**Goal:** Copy out the listing below word for word, starting from its first line and ending with the line that contains "Nadia: none -> 00:00", including both of those lines.

-- start of Excerpted records --

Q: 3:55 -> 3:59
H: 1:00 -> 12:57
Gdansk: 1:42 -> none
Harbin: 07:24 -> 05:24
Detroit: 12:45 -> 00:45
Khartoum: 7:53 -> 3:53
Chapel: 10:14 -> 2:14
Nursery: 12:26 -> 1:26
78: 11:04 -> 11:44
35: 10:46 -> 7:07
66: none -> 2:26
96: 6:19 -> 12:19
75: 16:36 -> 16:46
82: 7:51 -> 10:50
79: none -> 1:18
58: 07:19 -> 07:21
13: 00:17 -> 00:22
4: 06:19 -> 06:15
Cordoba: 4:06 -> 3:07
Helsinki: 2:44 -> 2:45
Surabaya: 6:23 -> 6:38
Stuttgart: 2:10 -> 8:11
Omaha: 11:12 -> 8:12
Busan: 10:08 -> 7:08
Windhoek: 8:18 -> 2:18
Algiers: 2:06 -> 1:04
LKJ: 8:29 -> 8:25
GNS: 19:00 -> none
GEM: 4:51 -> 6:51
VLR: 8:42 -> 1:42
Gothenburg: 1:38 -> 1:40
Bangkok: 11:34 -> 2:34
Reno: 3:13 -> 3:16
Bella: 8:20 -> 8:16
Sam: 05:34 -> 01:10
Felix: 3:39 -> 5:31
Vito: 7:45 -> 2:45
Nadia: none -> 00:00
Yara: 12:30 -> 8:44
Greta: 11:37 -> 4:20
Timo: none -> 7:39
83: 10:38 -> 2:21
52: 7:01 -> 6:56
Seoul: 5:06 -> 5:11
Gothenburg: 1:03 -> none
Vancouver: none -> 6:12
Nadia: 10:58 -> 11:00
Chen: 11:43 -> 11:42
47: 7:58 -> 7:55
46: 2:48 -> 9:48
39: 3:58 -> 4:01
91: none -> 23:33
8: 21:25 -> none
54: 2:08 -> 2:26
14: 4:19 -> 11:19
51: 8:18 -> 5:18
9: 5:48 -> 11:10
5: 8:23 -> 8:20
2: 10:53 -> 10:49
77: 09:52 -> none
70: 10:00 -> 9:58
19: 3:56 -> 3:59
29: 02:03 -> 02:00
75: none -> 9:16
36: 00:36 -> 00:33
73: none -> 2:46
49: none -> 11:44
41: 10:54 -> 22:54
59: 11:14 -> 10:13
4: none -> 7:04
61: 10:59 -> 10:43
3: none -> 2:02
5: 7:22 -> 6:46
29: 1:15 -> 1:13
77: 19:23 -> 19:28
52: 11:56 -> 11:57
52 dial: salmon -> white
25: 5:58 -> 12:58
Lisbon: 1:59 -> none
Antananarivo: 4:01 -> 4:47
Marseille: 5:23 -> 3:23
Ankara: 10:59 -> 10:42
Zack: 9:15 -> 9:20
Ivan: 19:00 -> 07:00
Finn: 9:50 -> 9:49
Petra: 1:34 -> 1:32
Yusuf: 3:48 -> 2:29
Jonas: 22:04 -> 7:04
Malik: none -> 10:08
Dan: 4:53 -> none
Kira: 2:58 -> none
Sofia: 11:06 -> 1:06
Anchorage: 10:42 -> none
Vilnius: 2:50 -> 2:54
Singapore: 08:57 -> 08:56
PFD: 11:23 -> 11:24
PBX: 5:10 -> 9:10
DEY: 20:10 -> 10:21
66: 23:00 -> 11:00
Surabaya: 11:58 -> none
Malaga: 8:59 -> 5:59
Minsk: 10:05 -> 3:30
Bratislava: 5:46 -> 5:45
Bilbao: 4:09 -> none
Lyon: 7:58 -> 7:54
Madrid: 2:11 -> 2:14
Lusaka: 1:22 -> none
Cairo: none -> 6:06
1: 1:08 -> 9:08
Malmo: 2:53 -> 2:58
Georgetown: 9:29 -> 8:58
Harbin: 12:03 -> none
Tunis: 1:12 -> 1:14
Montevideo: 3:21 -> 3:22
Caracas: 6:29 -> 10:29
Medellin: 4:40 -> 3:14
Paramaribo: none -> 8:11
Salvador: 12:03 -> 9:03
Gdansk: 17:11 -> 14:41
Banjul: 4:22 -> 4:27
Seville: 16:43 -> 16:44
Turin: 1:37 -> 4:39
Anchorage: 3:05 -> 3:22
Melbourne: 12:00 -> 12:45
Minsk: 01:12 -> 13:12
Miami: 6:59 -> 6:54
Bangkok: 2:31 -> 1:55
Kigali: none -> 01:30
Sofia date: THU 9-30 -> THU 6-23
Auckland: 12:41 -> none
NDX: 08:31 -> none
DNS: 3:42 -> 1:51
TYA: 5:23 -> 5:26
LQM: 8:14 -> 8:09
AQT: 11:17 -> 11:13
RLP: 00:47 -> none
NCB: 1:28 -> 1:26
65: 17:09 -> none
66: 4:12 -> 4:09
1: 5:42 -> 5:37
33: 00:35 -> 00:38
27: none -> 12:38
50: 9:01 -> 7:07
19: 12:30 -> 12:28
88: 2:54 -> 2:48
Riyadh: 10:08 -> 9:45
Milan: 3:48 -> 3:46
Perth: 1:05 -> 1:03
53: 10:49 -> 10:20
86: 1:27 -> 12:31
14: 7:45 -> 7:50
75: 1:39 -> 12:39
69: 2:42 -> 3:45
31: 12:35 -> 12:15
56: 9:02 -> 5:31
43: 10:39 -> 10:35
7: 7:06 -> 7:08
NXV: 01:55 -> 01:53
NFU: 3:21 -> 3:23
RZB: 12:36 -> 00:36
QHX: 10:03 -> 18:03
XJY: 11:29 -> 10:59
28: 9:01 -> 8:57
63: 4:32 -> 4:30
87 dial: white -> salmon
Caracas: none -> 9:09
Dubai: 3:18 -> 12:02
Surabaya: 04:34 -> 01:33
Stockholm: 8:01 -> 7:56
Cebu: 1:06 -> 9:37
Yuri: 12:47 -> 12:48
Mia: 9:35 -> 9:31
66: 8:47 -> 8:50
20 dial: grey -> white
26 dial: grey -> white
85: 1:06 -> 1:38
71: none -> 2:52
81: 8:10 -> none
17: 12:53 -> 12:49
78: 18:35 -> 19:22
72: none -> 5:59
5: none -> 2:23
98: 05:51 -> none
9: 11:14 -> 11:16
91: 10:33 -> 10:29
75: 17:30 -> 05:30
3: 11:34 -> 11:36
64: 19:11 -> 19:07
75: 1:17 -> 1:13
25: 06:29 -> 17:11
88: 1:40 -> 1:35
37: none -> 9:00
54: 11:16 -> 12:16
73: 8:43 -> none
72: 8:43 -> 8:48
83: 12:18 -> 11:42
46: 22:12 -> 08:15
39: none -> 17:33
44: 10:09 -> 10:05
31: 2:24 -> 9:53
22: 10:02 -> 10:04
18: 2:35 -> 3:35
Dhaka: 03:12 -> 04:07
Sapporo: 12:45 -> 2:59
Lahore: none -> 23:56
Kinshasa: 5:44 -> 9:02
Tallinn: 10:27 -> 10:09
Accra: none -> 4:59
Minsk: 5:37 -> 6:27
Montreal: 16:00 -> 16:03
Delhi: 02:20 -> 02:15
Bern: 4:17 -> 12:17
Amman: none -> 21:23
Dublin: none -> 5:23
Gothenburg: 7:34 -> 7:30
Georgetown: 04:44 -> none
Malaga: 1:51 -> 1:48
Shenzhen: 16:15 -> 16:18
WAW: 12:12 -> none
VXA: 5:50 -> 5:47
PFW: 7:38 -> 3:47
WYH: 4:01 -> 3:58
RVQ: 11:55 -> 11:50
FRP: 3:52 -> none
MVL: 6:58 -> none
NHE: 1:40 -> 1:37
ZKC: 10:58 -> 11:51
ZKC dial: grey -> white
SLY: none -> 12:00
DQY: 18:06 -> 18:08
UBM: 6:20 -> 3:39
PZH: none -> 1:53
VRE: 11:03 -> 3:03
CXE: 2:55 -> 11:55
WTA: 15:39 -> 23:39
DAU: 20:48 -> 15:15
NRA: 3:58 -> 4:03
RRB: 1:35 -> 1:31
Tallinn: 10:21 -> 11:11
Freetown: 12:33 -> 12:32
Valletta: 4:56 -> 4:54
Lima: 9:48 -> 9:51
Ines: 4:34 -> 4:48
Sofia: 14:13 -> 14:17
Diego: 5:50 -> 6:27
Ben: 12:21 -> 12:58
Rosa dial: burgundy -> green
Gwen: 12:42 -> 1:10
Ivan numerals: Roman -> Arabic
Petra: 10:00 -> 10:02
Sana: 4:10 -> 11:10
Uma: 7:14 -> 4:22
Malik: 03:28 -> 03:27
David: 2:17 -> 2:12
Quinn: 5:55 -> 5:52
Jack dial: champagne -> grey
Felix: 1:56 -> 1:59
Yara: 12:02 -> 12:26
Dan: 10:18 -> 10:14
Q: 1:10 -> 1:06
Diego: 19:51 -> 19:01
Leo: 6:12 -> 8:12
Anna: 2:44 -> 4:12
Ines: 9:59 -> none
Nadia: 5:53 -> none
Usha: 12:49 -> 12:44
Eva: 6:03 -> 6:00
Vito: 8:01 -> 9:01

-- end of Excerpted records --

**Solution for this task:**
Q: 3:55 -> 3:59
H: 1:00 -> 12:57
Gdansk: 1:42 -> none
Harbin: 07:24 -> 05:24
Detroit: 12:45 -> 00:45
Khartoum: 7:53 -> 3:53
Chapel: 10:14 -> 2:14
Nursery: 12:26 -> 1:26
78: 11:04 -> 11:44
35: 10:46 -> 7:07
66: none -> 2:26
96: 6:19 -> 12:19
75: 16:36 -> 16:46
82: 7:51 -> 10:50
79: none -> 1:18
58: 07:19 -> 07:21
13: 00:17 -> 00:22
4: 06:19 -> 06:15
Cordoba: 4:06 -> 3:07
Helsinki: 2:44 -> 2:45
Surabaya: 6:23 -> 6:38
Stuttgart: 2:10 -> 8:11
Omaha: 11:12 -> 8:12
Busan: 10:08 -> 7:08
Windhoek: 8:18 -> 2:18
Algiers: 2:06 -> 1:04
LKJ: 8:29 -> 8:25
GNS: 19:00 -> none
GEM: 4:51 -> 6:51
VLR: 8:42 -> 1:42
Gothenburg: 1:38 -> 1:40
Bangkok: 11:34 -> 2:34
Reno: 3:13 -> 3:16
Bella: 8:20 -> 8:16
Sam: 05:34 -> 01:10
Felix: 3:39 -> 5:31
Vito: 7:45 -> 2:45
Nadia: none -> 00:00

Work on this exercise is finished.